(REQUIRED ACTION) When you reach the line containing "R9: 160k (N3, N7) -> 160k (N3, U2/in-)" in the records below, start copying exactly, and stop once you have copied the line containing "V2: AC 24V (GND, U2/in-)".

(INFORMATION SUPPLIED)
○ ○ ○ ○ ○ ○ ○

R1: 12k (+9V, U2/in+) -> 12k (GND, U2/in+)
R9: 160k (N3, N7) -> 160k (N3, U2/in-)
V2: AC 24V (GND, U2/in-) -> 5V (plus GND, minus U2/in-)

○ ○ ○ ○ ○ ○ ○

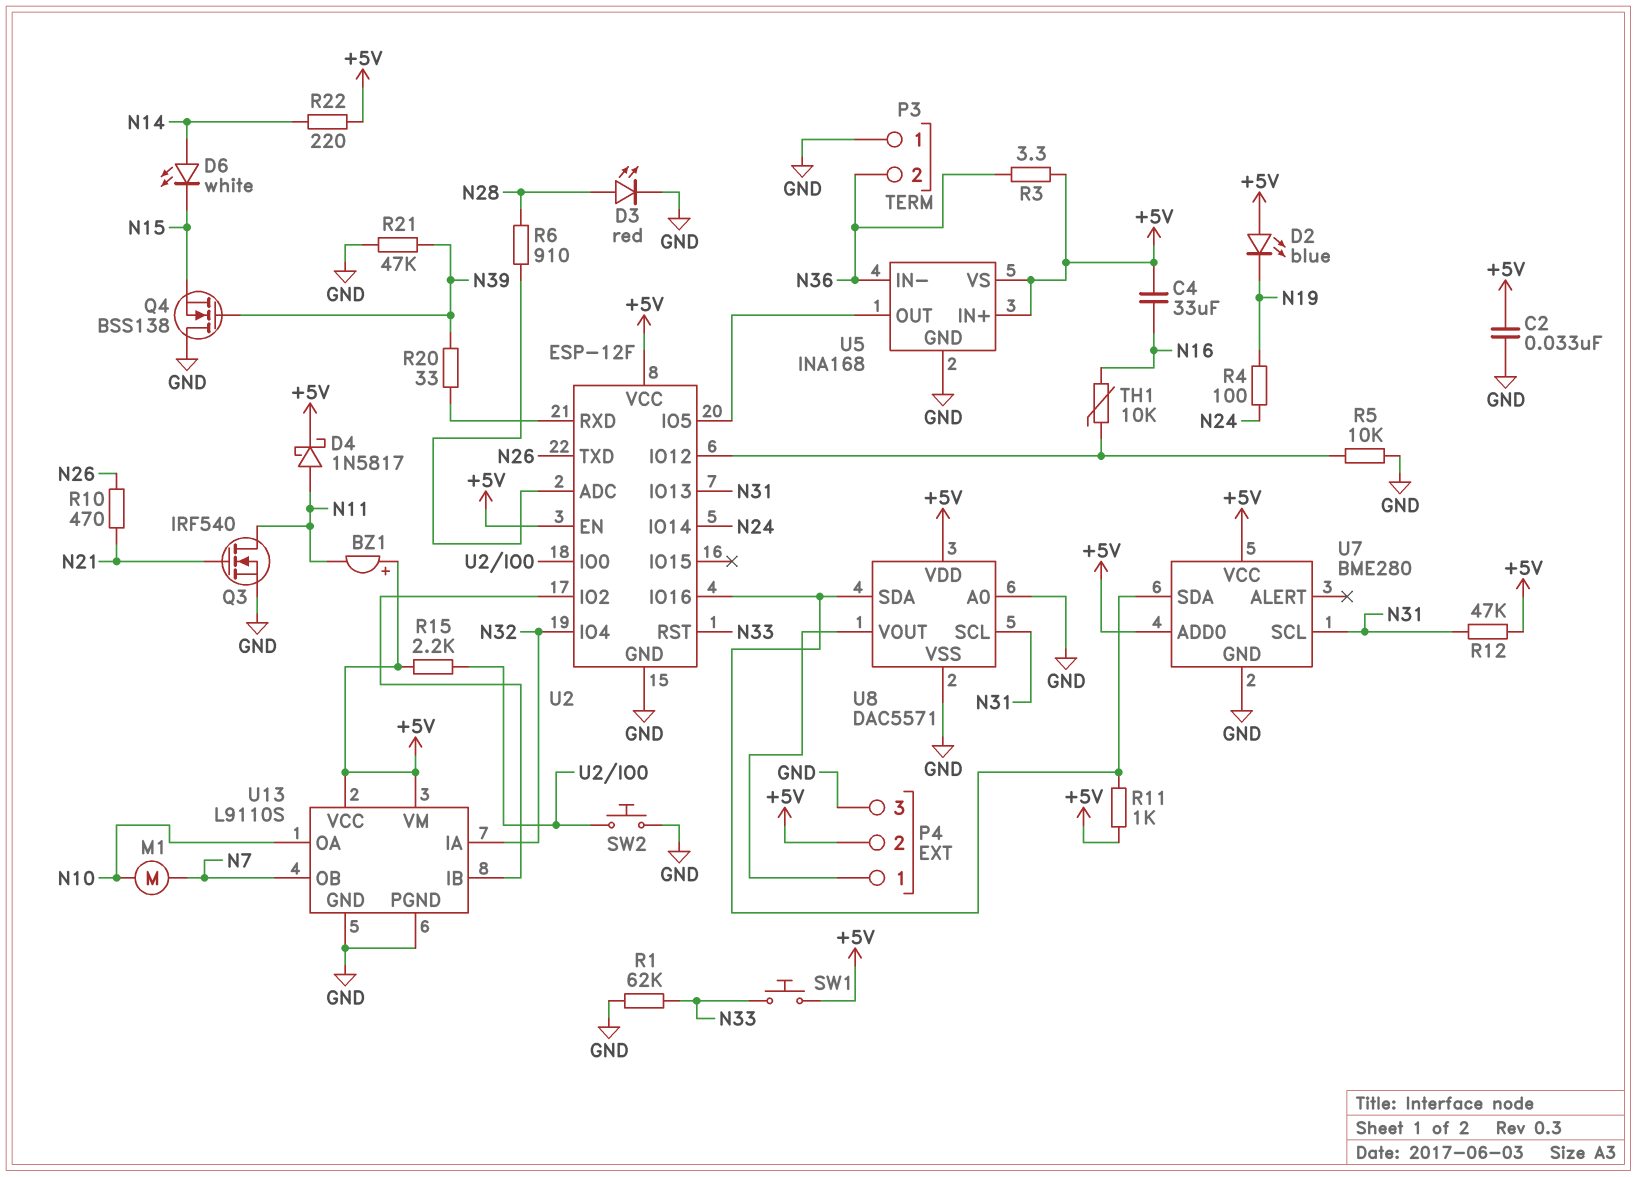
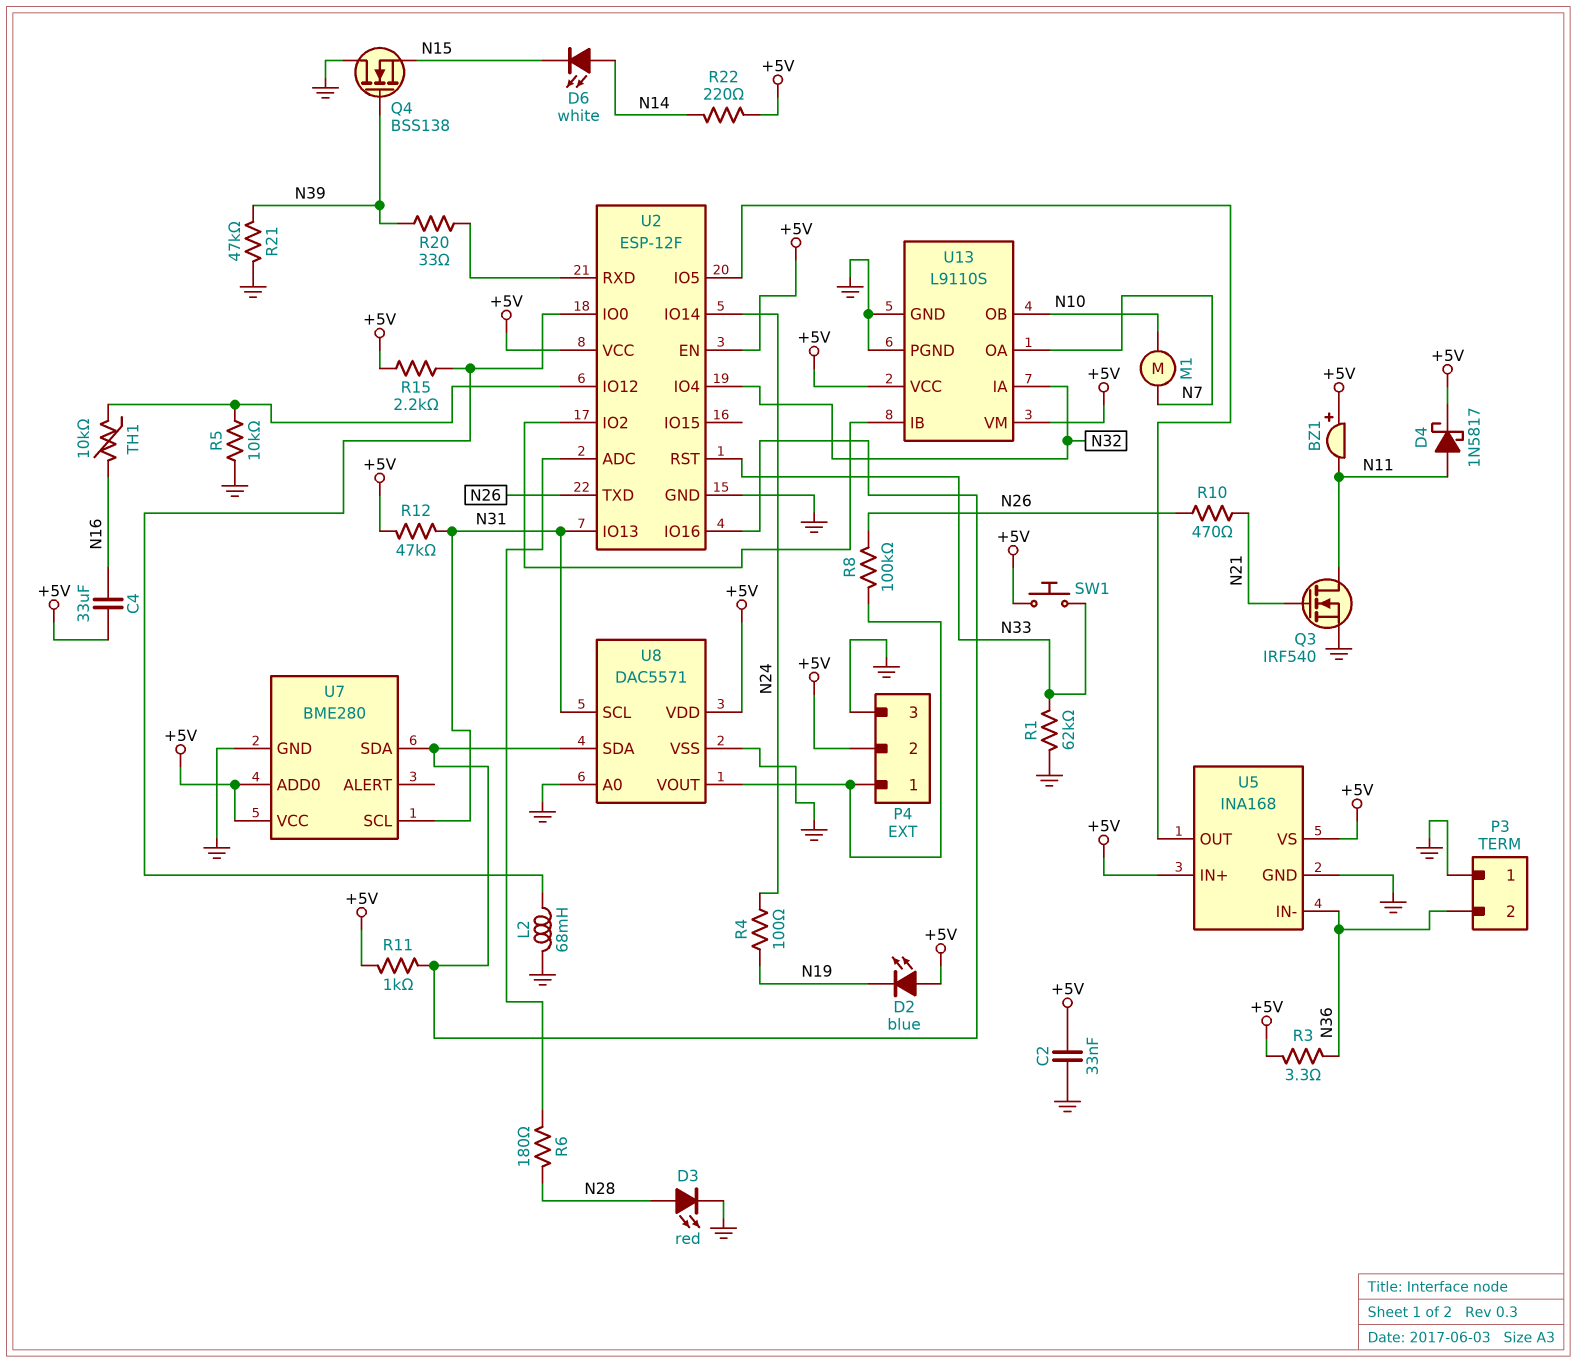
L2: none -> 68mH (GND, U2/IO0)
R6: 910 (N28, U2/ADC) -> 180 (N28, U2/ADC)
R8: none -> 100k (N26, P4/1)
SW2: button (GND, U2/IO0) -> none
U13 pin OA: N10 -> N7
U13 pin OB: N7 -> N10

○ ○ ○ ○ ○ ○ ○

(EXERCISE RESULT)
R9: 160k (N3, N7) -> 160k (N3, U2/in-)
V2: AC 24V (GND, U2/in-) -> 5V (plus GND, minus U2/in-)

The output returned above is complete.